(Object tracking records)
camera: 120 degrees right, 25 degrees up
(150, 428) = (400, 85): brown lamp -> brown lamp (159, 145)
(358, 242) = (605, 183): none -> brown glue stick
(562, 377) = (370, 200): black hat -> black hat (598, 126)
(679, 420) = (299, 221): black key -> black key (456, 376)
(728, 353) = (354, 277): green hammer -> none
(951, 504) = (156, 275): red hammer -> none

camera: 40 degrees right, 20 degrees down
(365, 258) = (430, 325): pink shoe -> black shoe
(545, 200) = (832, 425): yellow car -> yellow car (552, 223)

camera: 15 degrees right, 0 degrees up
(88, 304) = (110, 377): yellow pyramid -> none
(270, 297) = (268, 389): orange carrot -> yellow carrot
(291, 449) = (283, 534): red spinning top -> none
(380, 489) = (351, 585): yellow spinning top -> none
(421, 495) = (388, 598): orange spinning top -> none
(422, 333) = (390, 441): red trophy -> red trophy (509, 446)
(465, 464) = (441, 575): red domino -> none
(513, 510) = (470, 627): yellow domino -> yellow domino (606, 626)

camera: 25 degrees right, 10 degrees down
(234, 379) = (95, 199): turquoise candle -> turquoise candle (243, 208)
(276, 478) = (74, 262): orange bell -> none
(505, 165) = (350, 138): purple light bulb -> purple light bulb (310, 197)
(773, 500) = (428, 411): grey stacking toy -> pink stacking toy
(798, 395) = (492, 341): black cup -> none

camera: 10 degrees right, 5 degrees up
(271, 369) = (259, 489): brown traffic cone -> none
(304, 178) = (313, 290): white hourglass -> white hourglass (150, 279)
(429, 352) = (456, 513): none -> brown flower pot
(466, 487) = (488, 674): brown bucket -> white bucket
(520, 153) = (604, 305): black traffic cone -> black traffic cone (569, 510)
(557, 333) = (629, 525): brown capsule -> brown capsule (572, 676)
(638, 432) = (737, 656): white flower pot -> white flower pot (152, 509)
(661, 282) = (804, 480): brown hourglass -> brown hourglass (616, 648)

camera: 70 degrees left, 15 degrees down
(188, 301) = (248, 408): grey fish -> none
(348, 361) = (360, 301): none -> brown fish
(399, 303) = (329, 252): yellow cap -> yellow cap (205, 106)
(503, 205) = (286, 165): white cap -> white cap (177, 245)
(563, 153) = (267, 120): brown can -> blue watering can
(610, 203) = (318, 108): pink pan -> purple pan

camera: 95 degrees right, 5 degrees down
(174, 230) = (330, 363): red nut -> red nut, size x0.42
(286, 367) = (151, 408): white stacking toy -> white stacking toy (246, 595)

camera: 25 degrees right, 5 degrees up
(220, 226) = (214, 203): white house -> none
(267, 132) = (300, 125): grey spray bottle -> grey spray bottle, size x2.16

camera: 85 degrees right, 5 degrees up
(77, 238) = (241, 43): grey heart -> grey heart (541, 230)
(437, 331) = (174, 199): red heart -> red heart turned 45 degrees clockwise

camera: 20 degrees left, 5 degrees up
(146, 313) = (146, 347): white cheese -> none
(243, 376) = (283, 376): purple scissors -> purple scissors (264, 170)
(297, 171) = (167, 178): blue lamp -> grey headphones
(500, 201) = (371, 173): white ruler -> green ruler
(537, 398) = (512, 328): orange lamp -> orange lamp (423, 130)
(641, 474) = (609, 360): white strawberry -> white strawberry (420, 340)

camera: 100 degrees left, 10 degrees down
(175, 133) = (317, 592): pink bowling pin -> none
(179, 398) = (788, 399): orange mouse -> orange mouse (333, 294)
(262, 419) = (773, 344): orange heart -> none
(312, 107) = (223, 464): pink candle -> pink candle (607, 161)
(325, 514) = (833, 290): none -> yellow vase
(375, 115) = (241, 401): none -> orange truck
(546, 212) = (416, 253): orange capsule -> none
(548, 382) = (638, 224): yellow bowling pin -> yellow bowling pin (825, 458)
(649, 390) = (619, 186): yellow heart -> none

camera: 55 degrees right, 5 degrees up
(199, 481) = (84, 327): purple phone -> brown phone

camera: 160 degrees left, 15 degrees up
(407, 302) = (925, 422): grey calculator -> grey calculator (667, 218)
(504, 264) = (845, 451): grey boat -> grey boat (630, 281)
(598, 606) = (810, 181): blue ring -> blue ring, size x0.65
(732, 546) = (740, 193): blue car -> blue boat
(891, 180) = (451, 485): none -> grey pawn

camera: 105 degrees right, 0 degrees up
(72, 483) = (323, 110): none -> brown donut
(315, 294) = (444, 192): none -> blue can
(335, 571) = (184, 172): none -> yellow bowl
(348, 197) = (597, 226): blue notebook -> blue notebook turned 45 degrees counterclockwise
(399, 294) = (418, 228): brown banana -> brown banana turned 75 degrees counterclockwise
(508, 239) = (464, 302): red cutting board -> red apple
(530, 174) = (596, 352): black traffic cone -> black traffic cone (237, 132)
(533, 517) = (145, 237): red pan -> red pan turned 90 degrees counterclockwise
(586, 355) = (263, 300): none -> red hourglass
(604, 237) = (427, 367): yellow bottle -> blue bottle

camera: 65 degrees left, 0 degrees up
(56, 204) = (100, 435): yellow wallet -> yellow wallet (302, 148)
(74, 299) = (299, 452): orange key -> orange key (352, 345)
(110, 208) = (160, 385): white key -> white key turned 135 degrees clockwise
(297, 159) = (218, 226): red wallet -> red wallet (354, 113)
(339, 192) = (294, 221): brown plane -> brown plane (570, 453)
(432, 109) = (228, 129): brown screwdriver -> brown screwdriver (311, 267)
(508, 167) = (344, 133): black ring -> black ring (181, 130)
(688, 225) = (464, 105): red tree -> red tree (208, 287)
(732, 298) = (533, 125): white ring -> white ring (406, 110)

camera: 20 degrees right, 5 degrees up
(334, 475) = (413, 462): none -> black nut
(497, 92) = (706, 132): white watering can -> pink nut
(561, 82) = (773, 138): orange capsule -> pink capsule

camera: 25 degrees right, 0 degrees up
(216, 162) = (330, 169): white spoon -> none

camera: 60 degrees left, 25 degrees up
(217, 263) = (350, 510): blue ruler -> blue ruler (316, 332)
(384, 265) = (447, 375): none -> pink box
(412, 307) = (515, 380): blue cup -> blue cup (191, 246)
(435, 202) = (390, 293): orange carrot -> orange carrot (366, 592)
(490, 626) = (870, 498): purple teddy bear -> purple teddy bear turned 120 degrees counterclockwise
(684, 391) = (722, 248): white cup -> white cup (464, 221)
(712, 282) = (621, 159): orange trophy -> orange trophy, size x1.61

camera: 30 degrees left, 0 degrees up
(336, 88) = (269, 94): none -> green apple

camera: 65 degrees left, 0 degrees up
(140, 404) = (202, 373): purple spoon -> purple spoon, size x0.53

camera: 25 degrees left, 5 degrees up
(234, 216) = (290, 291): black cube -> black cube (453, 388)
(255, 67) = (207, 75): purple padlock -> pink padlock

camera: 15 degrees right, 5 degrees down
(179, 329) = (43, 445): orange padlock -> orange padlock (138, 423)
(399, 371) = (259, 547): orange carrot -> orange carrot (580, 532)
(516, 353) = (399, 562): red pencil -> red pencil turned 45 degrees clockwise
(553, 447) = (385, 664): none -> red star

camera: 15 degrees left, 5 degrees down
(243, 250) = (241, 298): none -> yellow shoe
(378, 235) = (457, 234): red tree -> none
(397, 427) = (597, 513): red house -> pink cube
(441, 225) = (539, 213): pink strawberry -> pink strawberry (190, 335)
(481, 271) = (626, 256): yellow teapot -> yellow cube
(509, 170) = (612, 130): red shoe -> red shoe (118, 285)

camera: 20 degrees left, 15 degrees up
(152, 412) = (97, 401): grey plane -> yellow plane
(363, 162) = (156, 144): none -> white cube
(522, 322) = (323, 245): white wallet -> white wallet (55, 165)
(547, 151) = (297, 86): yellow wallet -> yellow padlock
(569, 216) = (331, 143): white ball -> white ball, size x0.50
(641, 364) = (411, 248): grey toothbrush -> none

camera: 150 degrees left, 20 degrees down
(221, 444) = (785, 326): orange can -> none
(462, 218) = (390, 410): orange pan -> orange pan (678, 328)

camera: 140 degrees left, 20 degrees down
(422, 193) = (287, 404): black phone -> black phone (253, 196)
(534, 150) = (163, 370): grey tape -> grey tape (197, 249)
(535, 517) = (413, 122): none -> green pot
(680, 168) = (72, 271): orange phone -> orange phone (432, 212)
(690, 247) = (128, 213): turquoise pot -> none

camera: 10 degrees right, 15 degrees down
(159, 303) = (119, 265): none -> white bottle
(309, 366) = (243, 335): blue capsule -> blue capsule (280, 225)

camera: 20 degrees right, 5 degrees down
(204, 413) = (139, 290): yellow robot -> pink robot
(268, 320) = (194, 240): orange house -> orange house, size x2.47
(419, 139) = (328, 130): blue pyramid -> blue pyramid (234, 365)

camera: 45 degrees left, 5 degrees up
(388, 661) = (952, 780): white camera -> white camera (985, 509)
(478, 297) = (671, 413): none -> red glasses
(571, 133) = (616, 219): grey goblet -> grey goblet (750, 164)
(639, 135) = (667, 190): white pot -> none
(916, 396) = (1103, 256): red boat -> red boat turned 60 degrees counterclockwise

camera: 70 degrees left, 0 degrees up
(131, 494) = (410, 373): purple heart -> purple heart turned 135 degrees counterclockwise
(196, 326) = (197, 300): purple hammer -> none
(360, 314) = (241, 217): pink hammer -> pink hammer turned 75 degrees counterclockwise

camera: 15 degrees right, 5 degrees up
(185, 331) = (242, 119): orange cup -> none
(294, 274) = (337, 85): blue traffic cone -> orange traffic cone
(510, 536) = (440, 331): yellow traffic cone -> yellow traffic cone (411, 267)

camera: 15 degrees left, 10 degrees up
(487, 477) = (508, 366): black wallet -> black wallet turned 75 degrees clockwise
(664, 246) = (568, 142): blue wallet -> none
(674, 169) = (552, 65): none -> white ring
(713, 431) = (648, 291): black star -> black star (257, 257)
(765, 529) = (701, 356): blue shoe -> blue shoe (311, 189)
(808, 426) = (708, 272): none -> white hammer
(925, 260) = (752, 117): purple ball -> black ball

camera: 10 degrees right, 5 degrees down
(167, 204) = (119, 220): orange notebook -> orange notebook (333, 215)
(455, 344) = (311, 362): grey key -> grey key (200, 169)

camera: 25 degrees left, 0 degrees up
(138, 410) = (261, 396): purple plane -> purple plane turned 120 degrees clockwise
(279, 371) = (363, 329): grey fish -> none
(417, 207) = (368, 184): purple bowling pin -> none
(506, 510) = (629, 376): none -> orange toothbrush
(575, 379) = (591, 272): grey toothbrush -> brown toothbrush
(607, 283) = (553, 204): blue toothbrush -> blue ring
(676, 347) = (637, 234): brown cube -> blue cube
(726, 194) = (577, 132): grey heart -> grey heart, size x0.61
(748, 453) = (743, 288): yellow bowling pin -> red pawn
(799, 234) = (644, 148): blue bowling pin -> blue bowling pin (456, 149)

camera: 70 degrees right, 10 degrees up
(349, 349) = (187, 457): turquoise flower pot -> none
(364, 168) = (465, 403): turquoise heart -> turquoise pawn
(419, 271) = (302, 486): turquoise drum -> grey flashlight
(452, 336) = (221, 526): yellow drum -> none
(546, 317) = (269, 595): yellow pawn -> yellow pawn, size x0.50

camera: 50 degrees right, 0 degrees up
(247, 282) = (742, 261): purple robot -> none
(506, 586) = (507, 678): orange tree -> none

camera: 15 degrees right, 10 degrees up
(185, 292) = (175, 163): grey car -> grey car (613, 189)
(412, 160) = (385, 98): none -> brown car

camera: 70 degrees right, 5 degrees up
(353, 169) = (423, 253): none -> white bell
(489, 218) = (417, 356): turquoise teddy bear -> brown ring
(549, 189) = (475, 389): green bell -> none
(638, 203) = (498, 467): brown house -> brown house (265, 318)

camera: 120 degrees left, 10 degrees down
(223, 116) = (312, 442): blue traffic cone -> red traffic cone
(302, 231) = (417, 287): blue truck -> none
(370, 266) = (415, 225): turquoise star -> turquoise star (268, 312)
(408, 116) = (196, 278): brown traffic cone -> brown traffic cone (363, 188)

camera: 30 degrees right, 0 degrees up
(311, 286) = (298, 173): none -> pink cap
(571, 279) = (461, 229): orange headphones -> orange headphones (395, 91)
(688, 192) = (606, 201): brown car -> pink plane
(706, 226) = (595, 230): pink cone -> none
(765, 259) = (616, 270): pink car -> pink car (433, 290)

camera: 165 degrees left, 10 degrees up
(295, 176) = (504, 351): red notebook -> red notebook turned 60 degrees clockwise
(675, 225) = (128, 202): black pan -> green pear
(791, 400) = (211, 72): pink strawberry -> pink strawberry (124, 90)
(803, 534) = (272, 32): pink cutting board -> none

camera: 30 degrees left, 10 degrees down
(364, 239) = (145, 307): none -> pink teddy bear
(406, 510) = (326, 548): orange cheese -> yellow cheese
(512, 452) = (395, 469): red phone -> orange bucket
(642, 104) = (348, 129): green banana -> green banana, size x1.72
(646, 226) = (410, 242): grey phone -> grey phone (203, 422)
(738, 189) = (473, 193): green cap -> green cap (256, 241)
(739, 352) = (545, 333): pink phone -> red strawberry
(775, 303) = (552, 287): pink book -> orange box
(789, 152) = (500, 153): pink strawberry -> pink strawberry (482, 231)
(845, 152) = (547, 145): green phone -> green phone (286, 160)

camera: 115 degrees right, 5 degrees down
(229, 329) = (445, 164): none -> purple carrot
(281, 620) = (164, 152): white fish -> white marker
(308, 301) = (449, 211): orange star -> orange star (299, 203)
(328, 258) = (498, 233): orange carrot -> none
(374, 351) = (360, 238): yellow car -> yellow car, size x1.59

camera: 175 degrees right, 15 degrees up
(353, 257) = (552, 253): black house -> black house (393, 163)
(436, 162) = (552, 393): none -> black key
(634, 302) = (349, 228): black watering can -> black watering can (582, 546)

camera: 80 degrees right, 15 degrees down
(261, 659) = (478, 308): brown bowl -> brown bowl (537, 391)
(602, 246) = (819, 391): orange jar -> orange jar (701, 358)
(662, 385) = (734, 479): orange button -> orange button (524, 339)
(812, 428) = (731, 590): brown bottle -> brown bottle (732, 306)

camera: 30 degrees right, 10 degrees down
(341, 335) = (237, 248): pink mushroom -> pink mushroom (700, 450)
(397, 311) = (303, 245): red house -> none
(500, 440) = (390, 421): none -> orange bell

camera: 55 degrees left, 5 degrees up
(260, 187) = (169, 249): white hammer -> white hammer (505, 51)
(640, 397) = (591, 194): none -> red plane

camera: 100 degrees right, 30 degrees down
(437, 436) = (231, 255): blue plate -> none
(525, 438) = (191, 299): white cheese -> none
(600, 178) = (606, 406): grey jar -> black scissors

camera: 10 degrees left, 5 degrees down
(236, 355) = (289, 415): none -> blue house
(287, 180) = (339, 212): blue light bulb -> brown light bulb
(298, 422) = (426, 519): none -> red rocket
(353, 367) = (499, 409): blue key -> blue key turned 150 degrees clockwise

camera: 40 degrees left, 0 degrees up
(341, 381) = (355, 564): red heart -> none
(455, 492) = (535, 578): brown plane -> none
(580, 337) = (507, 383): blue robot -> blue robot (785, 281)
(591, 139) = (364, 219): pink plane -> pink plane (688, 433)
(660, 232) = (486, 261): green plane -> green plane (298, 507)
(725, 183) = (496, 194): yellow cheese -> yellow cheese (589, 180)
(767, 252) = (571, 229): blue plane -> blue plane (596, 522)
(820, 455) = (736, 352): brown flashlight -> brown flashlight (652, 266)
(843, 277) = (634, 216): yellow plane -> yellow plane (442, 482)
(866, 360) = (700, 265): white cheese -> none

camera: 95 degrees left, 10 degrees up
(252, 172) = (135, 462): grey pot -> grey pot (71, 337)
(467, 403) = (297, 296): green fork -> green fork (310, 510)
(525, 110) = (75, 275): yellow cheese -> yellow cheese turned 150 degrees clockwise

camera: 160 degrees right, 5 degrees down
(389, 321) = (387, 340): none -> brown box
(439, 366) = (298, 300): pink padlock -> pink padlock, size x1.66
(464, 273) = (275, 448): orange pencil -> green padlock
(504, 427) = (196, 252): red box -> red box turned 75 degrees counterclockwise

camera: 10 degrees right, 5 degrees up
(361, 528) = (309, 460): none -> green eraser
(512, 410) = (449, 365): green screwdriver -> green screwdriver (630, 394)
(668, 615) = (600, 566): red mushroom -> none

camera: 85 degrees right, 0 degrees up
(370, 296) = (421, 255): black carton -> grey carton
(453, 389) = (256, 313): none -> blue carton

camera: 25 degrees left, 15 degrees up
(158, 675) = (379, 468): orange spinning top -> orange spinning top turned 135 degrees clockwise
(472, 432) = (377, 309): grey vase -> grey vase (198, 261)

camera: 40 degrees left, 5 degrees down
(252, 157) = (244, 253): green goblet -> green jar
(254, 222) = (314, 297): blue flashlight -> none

**WORK ITEM:** The response must consist solely of the lines from the first line of the entries through the line containing "(951, 504) = (156, 275): red hammer -> none", repeated exactly.

**SOLUTION TO THIS PROBLEM:**
camera: 120 degrees right, 25 degrees up
(150, 428) = (400, 85): brown lamp -> brown lamp (159, 145)
(358, 242) = (605, 183): none -> brown glue stick
(562, 377) = (370, 200): black hat -> black hat (598, 126)
(679, 420) = (299, 221): black key -> black key (456, 376)
(728, 353) = (354, 277): green hammer -> none
(951, 504) = (156, 275): red hammer -> none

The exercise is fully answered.